* _HOW TO COMPLETE THIS TASK_
Retype, word for word, every line of the records below starting at the one that contains "camera: 25 degrees right, 5 degrees down" and ending at the one that contains "(559, 149) = (331, 175): green"; include both of those lines and nothing more.

(Stored items)
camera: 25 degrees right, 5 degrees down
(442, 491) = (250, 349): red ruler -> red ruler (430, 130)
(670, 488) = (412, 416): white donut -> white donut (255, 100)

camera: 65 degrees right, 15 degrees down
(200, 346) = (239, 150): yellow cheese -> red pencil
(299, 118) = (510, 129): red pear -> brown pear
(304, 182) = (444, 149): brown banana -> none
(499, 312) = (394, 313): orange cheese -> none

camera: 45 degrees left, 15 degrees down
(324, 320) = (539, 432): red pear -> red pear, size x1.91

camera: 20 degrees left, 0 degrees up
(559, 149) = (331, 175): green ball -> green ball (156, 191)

...

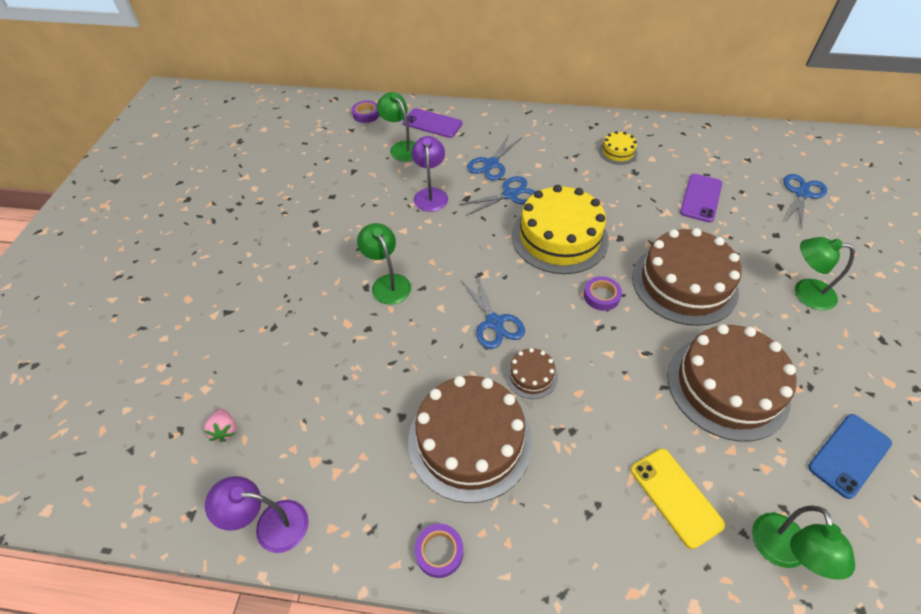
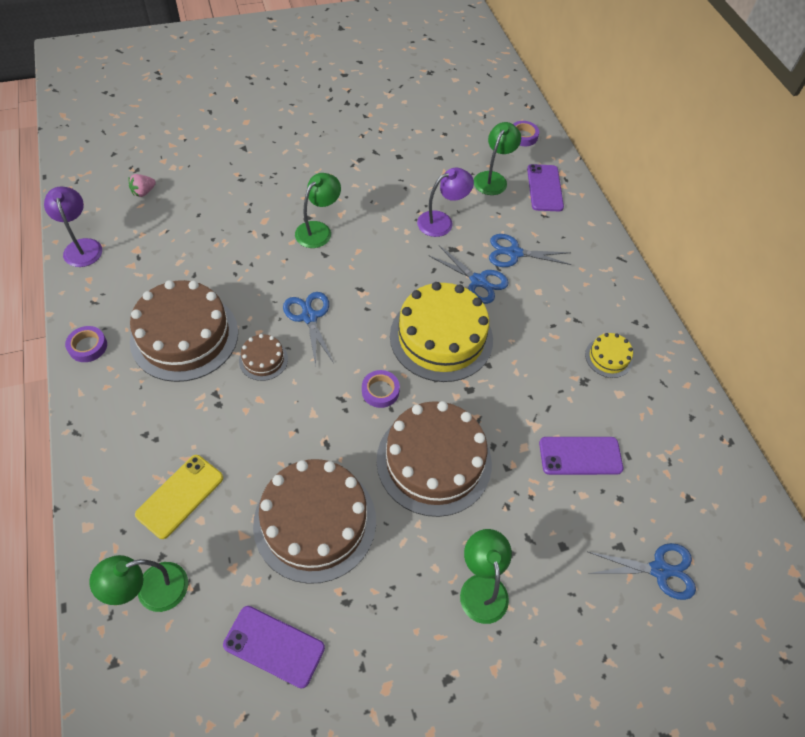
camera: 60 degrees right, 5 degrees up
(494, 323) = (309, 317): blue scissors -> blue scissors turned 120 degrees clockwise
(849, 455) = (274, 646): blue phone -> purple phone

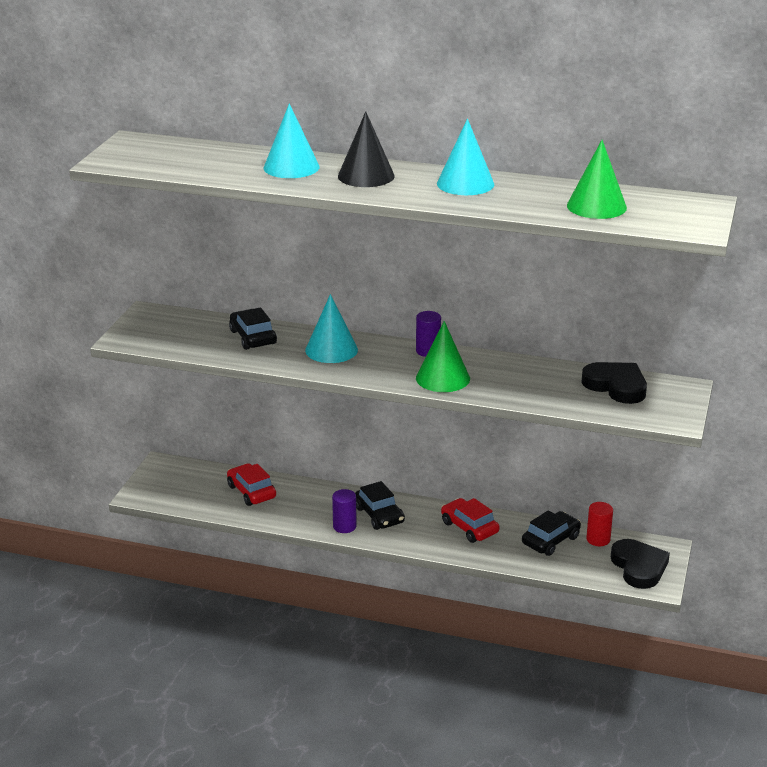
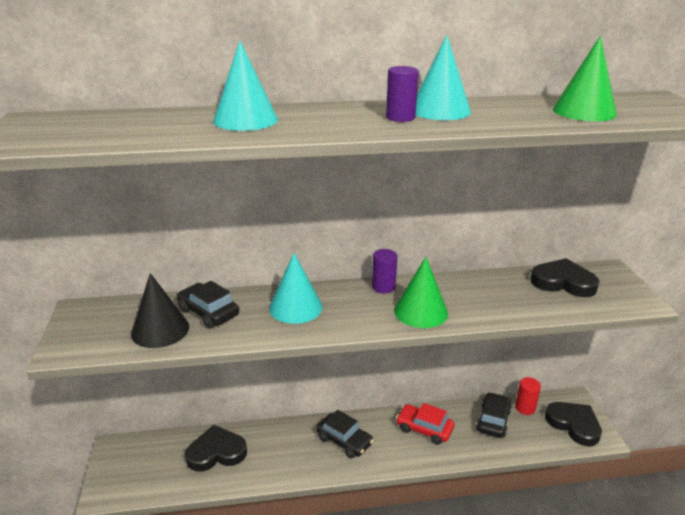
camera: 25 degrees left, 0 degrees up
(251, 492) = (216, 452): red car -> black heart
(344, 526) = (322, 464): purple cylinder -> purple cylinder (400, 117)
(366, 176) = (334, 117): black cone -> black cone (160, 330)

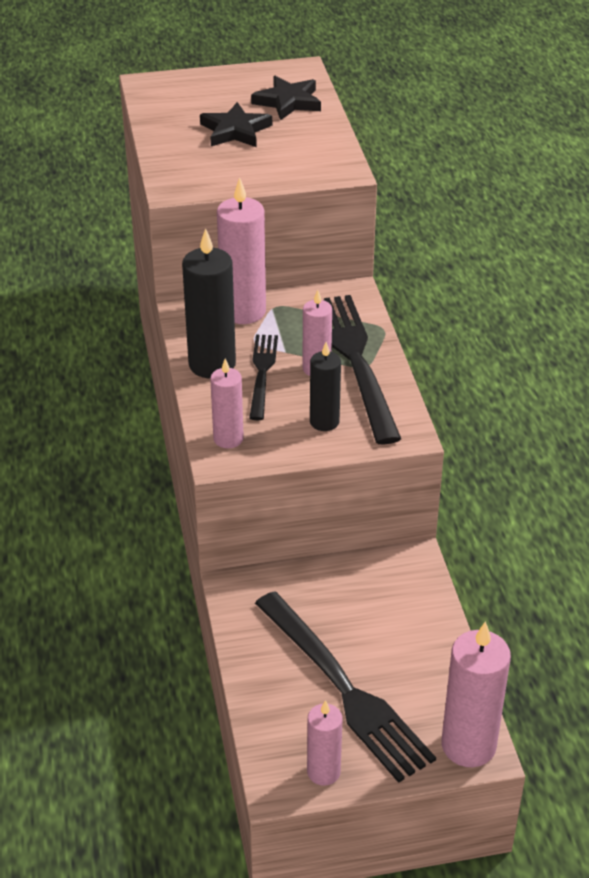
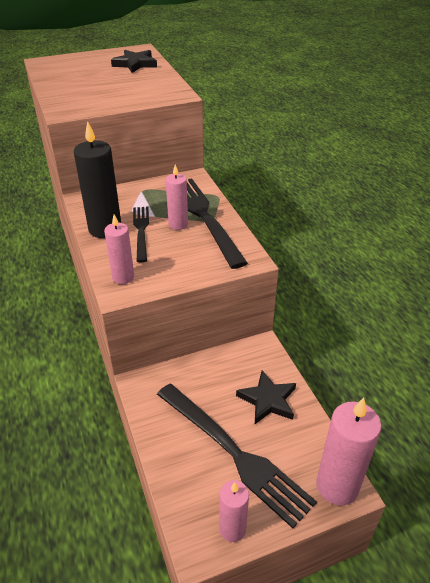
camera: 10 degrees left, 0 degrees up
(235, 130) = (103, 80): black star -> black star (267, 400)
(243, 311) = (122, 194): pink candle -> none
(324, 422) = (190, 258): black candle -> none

==

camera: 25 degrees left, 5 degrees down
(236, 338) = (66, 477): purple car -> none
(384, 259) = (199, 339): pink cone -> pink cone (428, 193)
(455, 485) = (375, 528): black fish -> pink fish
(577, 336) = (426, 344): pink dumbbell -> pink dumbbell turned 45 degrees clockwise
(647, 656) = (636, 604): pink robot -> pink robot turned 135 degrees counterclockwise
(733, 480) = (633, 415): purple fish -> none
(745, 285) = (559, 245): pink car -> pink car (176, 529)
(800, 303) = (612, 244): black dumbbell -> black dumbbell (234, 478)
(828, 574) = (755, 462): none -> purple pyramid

* _OUTPUT FOR THIS EXERCISE_
camera: 25 degrees right, 5 degrees down
(442, 491) = (250, 349): red ruler -> red ruler (430, 130)
(670, 488) = (412, 416): white donut -> white donut (255, 100)

camera: 65 degrees right, 15 degrees down
(200, 346) = (239, 150): yellow cheese -> red pencil
(299, 118) = (510, 129): red pear -> brown pear
(304, 182) = (444, 149): brown banana -> none
(499, 312) = (394, 313): orange cheese -> none

camera: 45 degrees left, 15 degrees down
(324, 320) = (539, 432): red pear -> red pear, size x1.91

camera: 20 degrees left, 0 degrees up
(559, 149) = (331, 175): green ball -> green ball (156, 191)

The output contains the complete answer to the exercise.